== Segment start ==

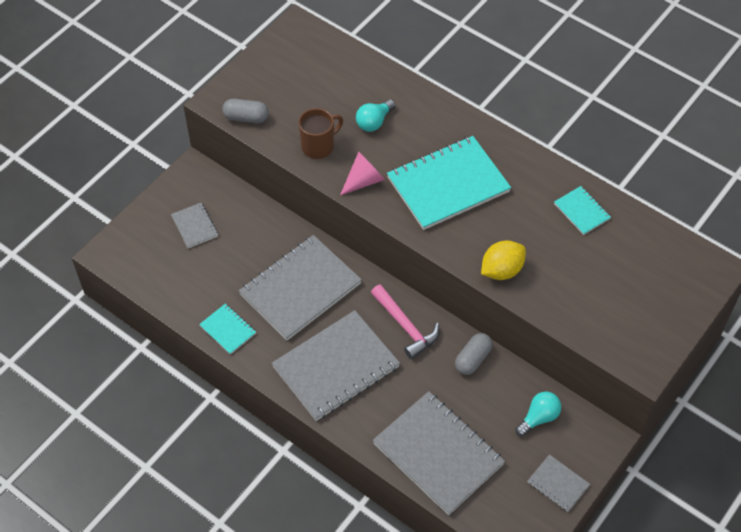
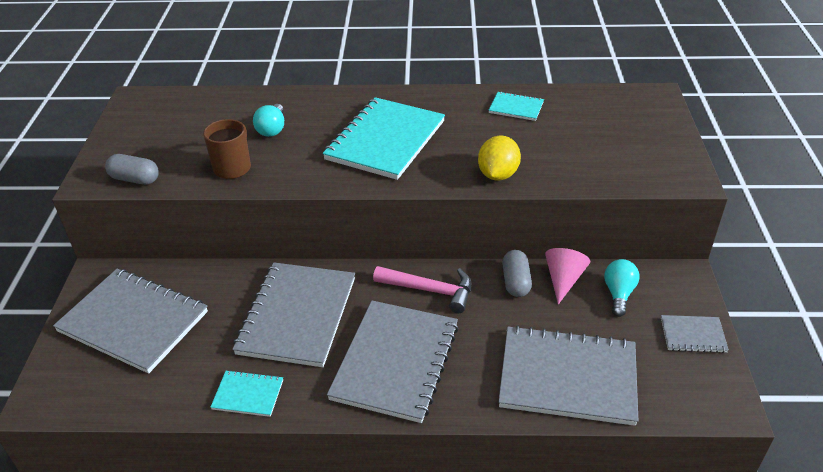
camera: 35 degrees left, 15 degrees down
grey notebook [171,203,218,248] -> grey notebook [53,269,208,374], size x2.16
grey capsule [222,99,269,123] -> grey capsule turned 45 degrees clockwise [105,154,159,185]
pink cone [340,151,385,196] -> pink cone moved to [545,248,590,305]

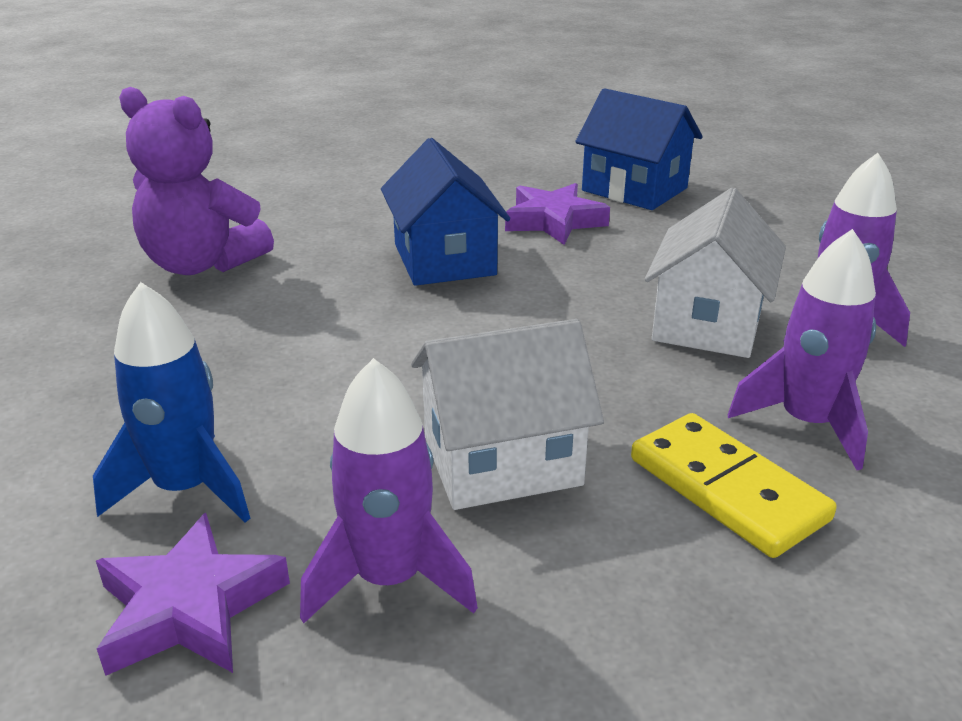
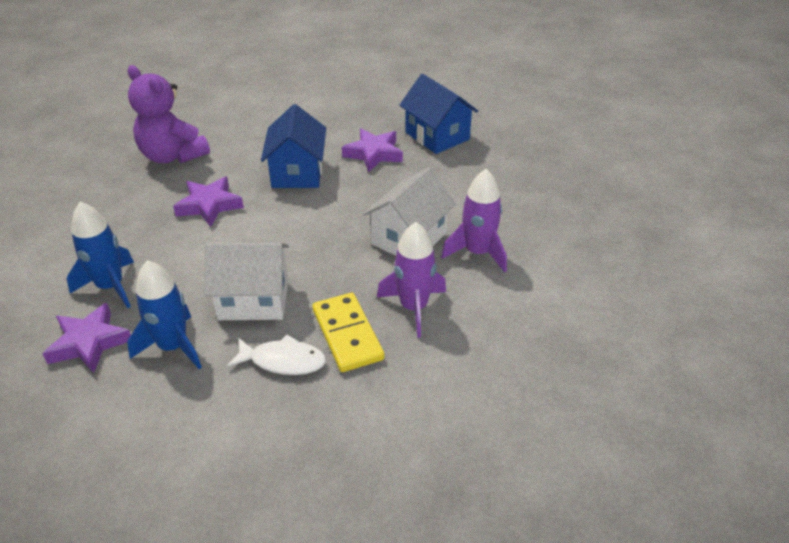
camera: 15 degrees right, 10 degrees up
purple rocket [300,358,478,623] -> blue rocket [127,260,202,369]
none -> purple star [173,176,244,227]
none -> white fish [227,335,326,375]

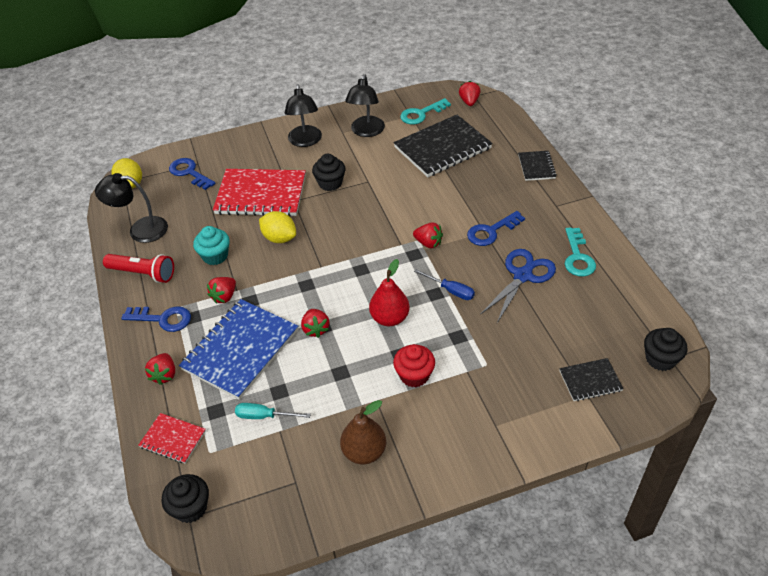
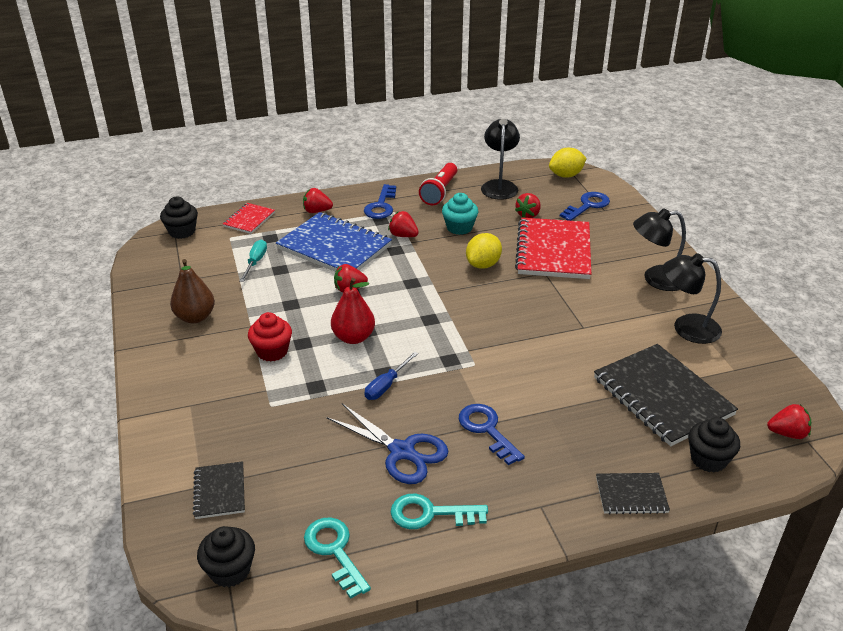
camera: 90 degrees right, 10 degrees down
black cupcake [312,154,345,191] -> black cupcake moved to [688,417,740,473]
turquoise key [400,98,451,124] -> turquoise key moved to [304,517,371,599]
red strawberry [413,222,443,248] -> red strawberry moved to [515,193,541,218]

== Segment end ==

:: TASK PROMPT ::
Repeat word for word, leaving out the pictures, each line of the records from the line that holds "purple rocket [300,358,478,623]" through the final one.

:: ANSWER BELOW ::
purple rocket [300,358,478,623] -> blue rocket [127,260,202,369]
none -> purple star [173,176,244,227]
none -> white fish [227,335,326,375]

camera: 90 degrees right, 10 degrees down
black cupcake [312,154,345,191] -> black cupcake moved to [688,417,740,473]
turquoise key [400,98,451,124] -> turquoise key moved to [304,517,371,599]
red strawberry [413,222,443,248] -> red strawberry moved to [515,193,541,218]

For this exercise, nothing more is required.